> **What the task asks**: The listing below should be printed in full and exactly, apart from its images.

> **Material for this task**:
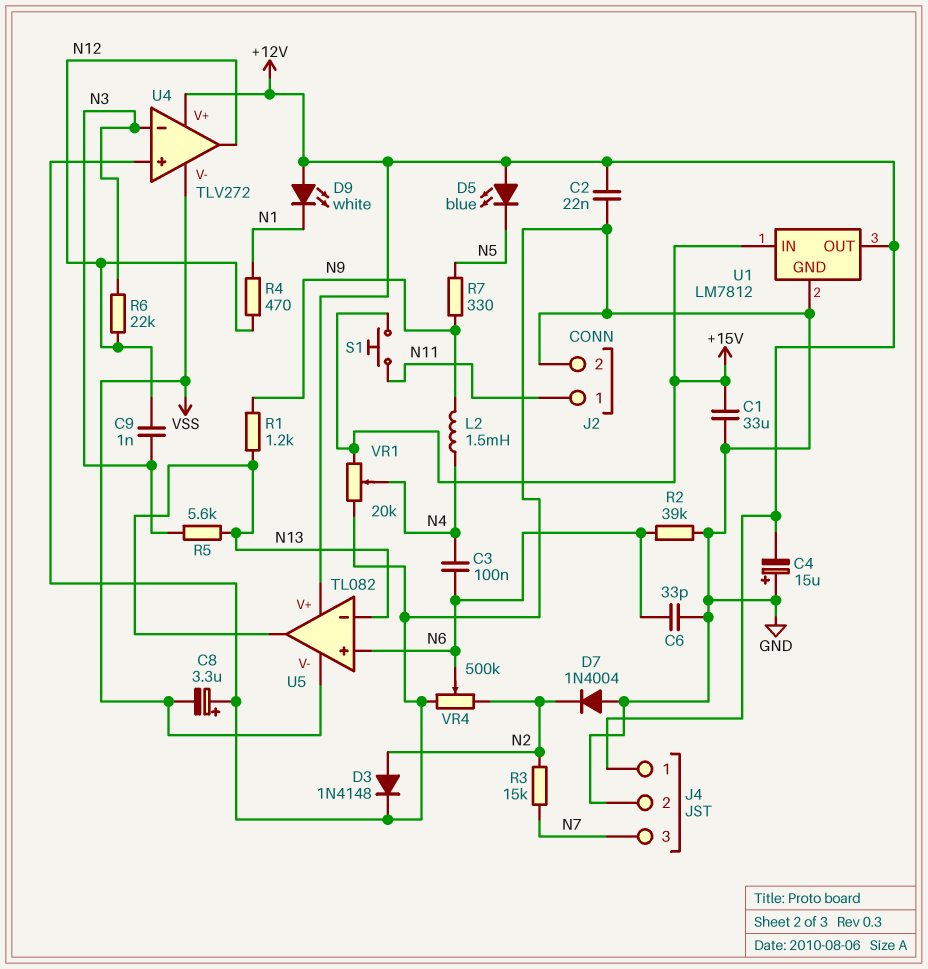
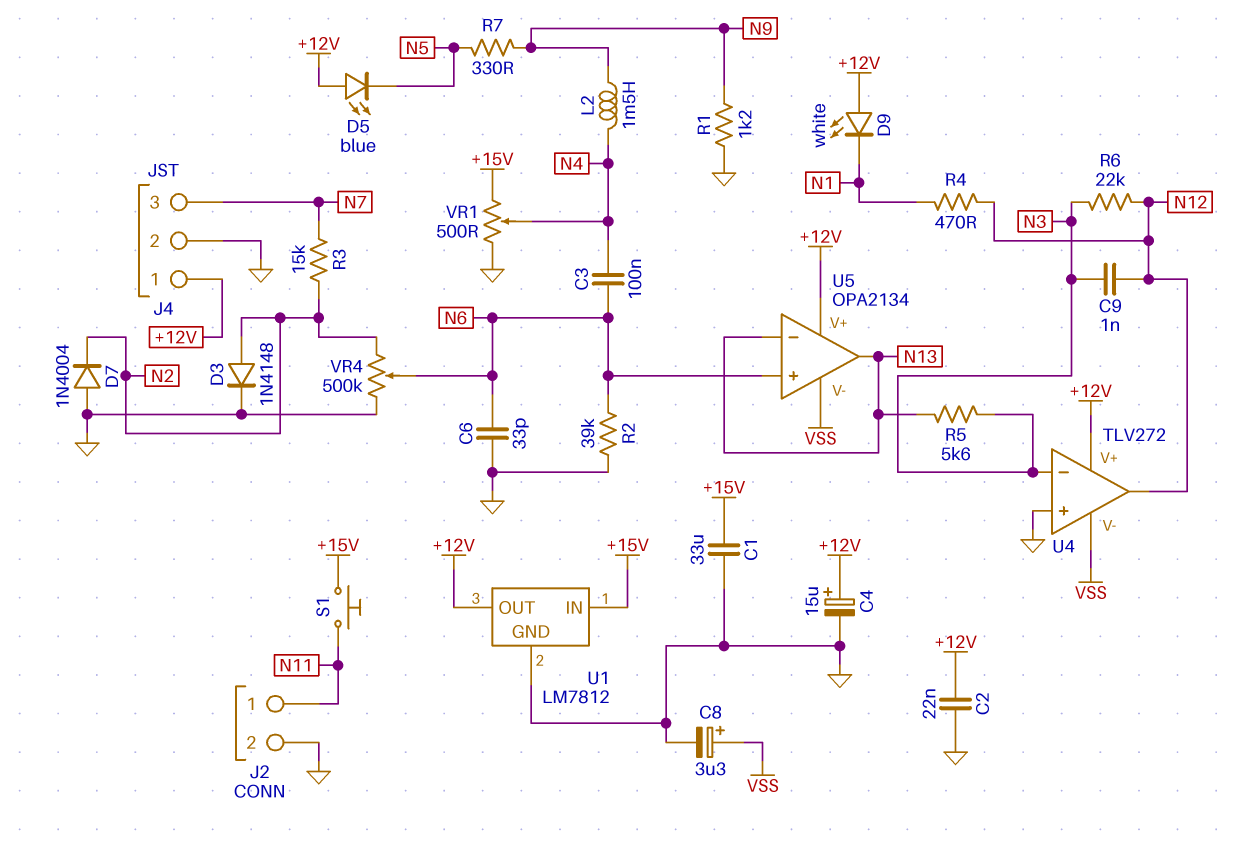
C4: 15uF (plus GND, minus +12V) -> 15uF (plus +12V, minus GND)
C8: 3.3uF (plus GND, minus VSS) -> 3.3uF (plus VSS, minus GND)
R1: 1.2k (N9, N13) -> 1.2k (GND, N9)
U5: TL082 -> OPA2134
VR1: 20k (+15V, GND, wiper N4) -> 500 (+15V, GND, wiper N4)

> **Solution to the exercise**:
C4: 15uF (plus GND, minus +12V) -> 15uF (plus +12V, minus GND)
C8: 3.3uF (plus GND, minus VSS) -> 3.3uF (plus VSS, minus GND)
R1: 1.2k (N9, N13) -> 1.2k (GND, N9)
U5: TL082 -> OPA2134
VR1: 20k (+15V, GND, wiper N4) -> 500 (+15V, GND, wiper N4)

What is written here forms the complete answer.